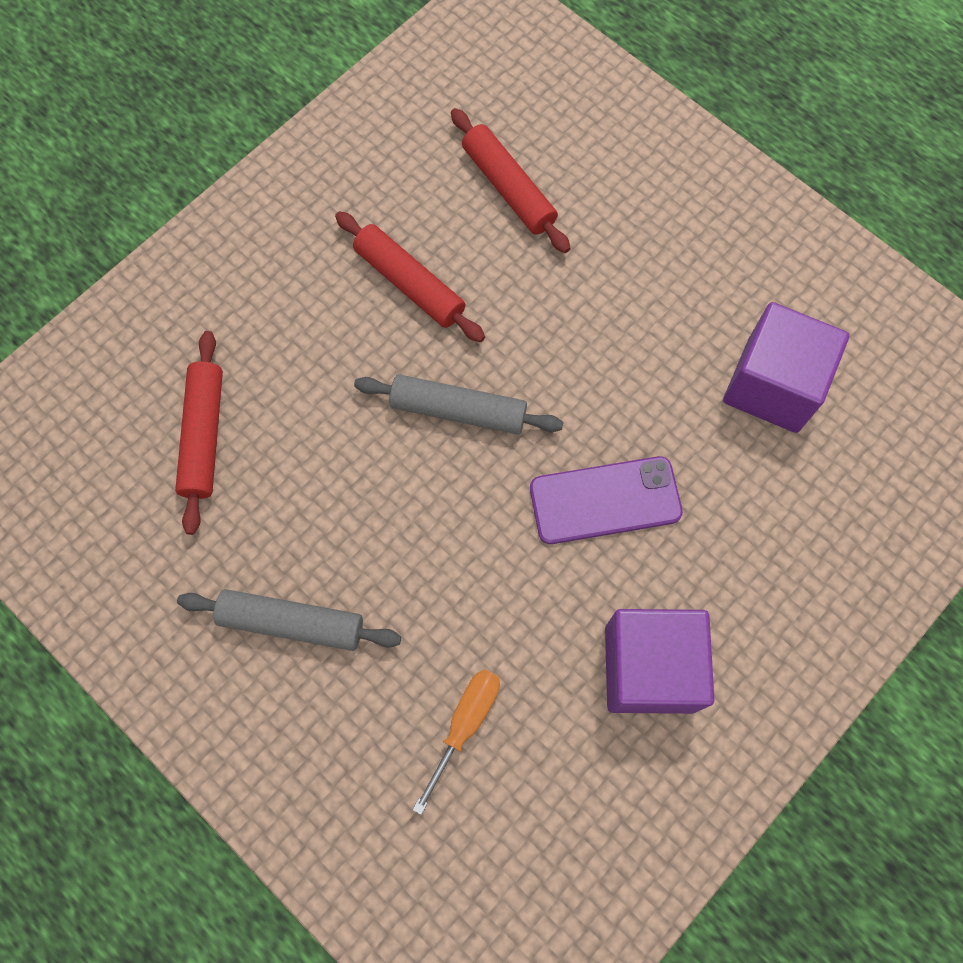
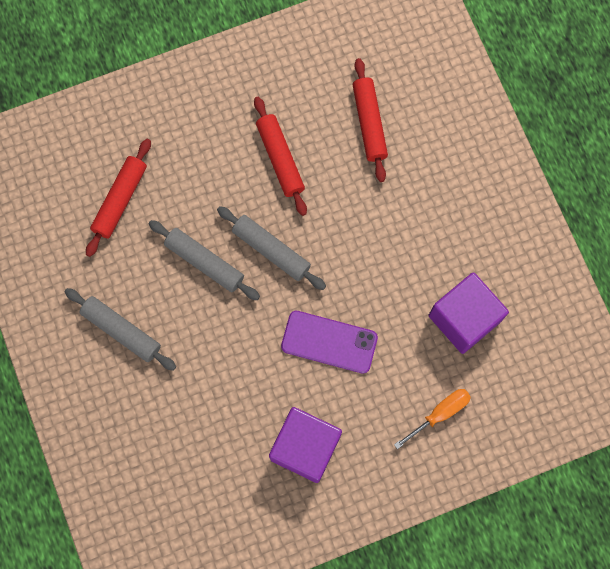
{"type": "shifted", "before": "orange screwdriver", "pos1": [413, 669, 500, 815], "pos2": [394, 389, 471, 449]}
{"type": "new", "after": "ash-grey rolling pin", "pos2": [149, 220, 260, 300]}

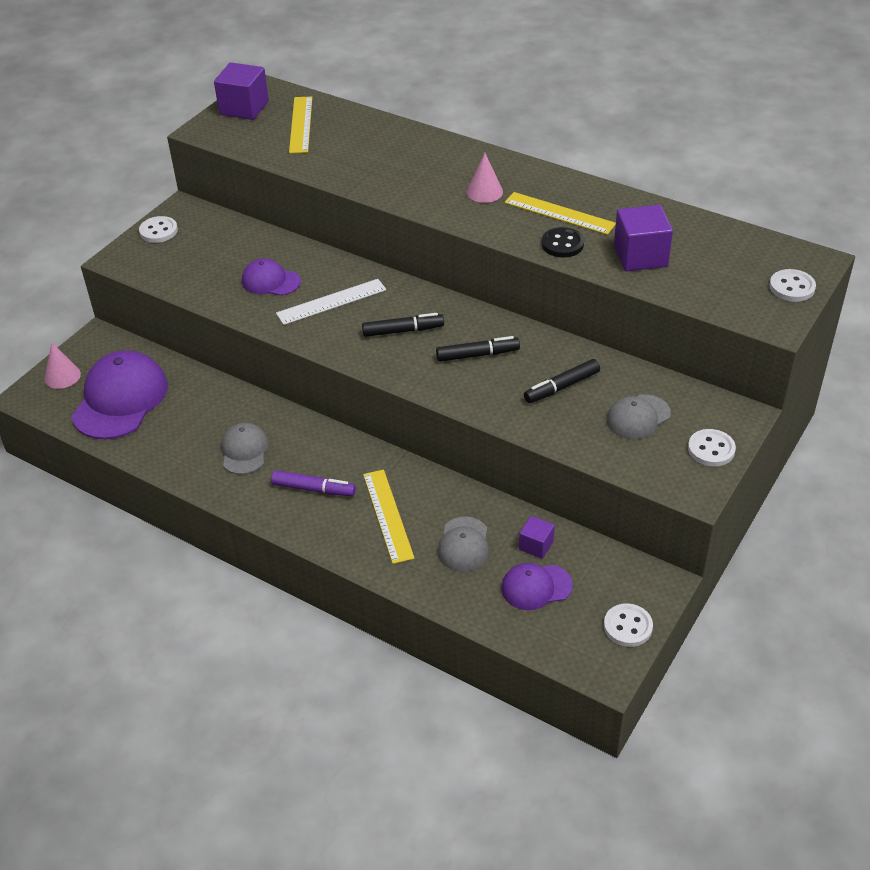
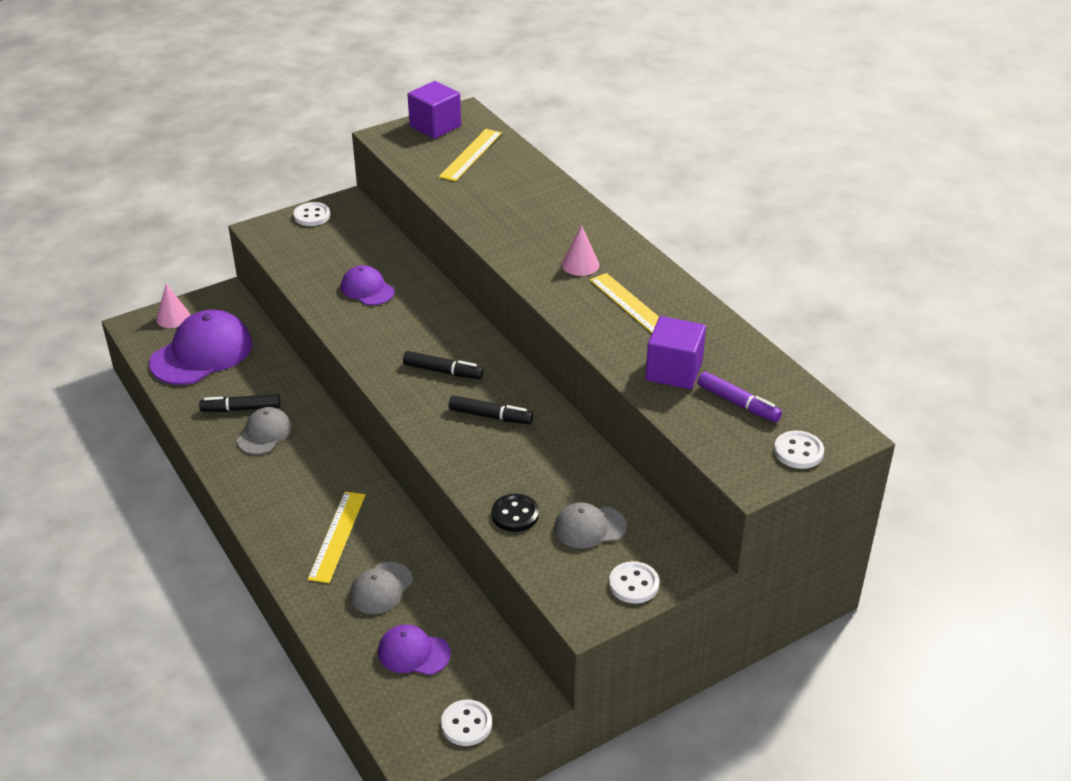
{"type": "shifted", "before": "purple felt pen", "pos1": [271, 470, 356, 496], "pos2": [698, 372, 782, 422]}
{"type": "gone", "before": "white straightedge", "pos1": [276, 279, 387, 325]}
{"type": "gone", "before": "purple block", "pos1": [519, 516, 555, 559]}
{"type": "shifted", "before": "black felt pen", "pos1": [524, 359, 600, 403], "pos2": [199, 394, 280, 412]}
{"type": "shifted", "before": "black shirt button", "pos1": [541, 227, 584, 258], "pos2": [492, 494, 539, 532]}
+===+
#### Directions:
An exact copy of the material above is required, minus its images.

#### Result of this task:
{"type": "shifted", "before": "orange screwdriver", "pos1": [413, 669, 500, 815], "pos2": [394, 389, 471, 449]}
{"type": "new", "after": "ash-grey rolling pin", "pos2": [149, 220, 260, 300]}

{"type": "shifted", "before": "purple felt pen", "pos1": [271, 470, 356, 496], "pos2": [698, 372, 782, 422]}
{"type": "gone", "before": "white straightedge", "pos1": [276, 279, 387, 325]}
{"type": "gone", "before": "purple block", "pos1": [519, 516, 555, 559]}
{"type": "shifted", "before": "black felt pen", "pos1": [524, 359, 600, 403], "pos2": [199, 394, 280, 412]}
{"type": "shifted", "before": "black shirt button", "pos1": [541, 227, 584, 258], "pos2": [492, 494, 539, 532]}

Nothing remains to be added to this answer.